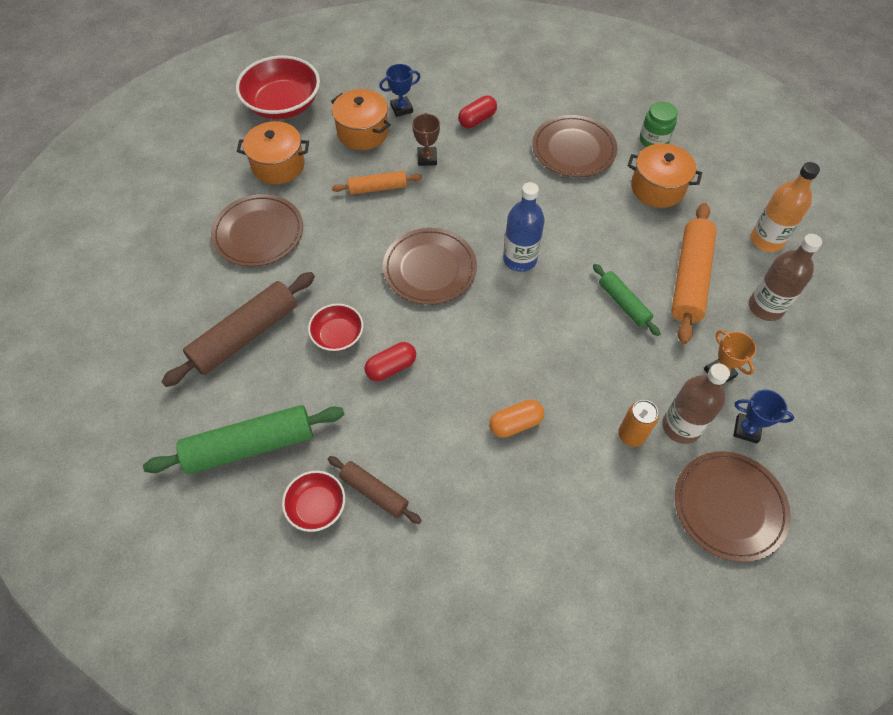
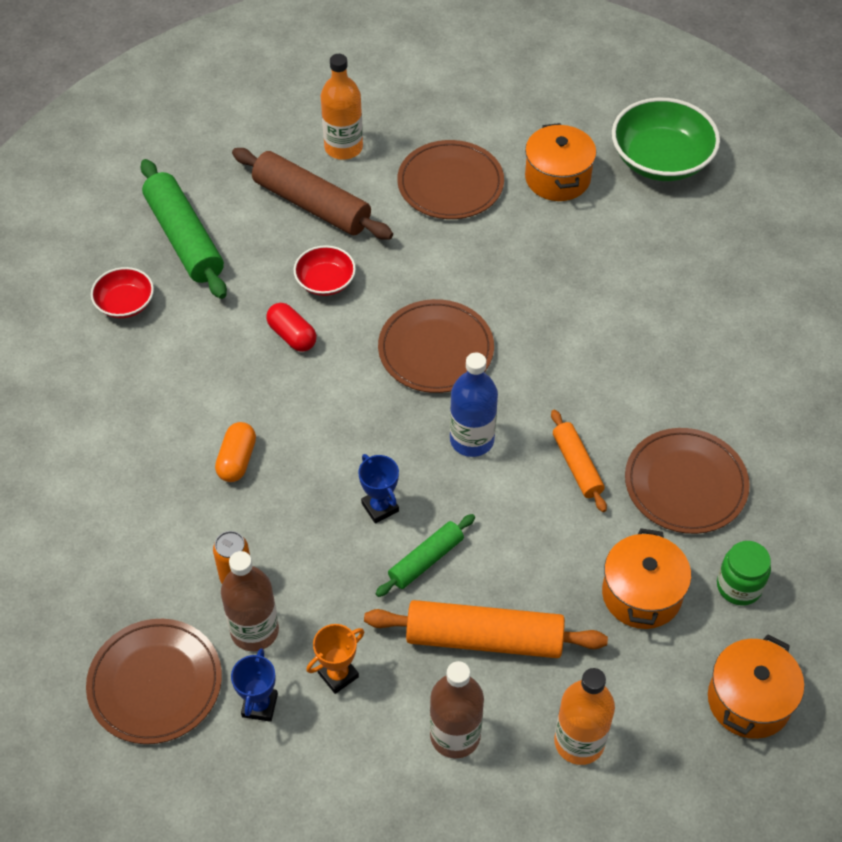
camera: 80 degrees right, 5 degrees down
(185, 302) = (343, 147): none -> orange bottle
(283, 104) = (661, 160): red bowl -> green bowl
(363, 132) = (639, 246): orange pot -> orange pot (749, 700)
(374, 492) = (144, 346): brown rolling pin -> none
(377, 188) = (549, 278): orange rolling pin -> orange rolling pin (577, 465)
(401, 109) = (696, 279): blue trophy -> blue trophy (380, 507)
(427, 158) = (614, 320): brown trophy -> none
(477, 119) = (705, 364): red capsule -> none
(515, 423) = (237, 460): orange capsule -> orange capsule turned 45 degrees clockwise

===============

* _Problem details_:
Reproduce every entry exactly, but omit each picture.

* _Response area_:
camera: 80 degrees right, 5 degrees down
(185, 302) = (343, 147): none -> orange bottle
(283, 104) = (661, 160): red bowl -> green bowl
(363, 132) = (639, 246): orange pot -> orange pot (749, 700)
(374, 492) = (144, 346): brown rolling pin -> none
(377, 188) = (549, 278): orange rolling pin -> orange rolling pin (577, 465)
(401, 109) = (696, 279): blue trophy -> blue trophy (380, 507)
(427, 158) = (614, 320): brown trophy -> none
(477, 119) = (705, 364): red capsule -> none
(515, 423) = (237, 460): orange capsule -> orange capsule turned 45 degrees clockwise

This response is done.